= Beginning of Section =

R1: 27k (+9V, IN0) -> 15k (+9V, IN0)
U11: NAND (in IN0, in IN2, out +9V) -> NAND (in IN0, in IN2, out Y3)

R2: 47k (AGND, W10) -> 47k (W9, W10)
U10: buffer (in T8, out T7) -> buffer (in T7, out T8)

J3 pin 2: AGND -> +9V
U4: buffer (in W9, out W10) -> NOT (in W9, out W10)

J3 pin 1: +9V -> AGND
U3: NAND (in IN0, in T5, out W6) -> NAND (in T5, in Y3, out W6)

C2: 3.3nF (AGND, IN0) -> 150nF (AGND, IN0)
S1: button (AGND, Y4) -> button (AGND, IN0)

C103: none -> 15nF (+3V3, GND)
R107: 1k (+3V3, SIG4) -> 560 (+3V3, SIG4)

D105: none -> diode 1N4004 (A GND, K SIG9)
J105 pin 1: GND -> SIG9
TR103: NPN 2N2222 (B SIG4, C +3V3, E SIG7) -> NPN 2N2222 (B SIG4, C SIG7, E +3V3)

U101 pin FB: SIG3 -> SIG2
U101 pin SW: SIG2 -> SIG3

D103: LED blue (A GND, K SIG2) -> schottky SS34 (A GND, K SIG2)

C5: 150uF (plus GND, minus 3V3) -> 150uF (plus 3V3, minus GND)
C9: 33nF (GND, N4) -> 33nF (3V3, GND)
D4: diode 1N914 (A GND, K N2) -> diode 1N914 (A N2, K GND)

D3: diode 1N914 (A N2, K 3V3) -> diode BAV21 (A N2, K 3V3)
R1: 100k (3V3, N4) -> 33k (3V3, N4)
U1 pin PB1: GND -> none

= End of Section =

Requirement - For this exercise, please output exactly the lines above starting at the line with "U10: buffer (in" and ending at the line with "D3: diode 1N914", ends included.

Answer for the task -
U10: buffer (in T8, out T7) -> buffer (in T7, out T8)

J3 pin 2: AGND -> +9V
U4: buffer (in W9, out W10) -> NOT (in W9, out W10)

J3 pin 1: +9V -> AGND
U3: NAND (in IN0, in T5, out W6) -> NAND (in T5, in Y3, out W6)

C2: 3.3nF (AGND, IN0) -> 150nF (AGND, IN0)
S1: button (AGND, Y4) -> button (AGND, IN0)

C103: none -> 15nF (+3V3, GND)
R107: 1k (+3V3, SIG4) -> 560 (+3V3, SIG4)

D105: none -> diode 1N4004 (A GND, K SIG9)
J105 pin 1: GND -> SIG9
TR103: NPN 2N2222 (B SIG4, C +3V3, E SIG7) -> NPN 2N2222 (B SIG4, C SIG7, E +3V3)

U101 pin FB: SIG3 -> SIG2
U101 pin SW: SIG2 -> SIG3

D103: LED blue (A GND, K SIG2) -> schottky SS34 (A GND, K SIG2)

C5: 150uF (plus GND, minus 3V3) -> 150uF (plus 3V3, minus GND)
C9: 33nF (GND, N4) -> 33nF (3V3, GND)
D4: diode 1N914 (A GND, K N2) -> diode 1N914 (A N2, K GND)

D3: diode 1N914 (A N2, K 3V3) -> diode BAV21 (A N2, K 3V3)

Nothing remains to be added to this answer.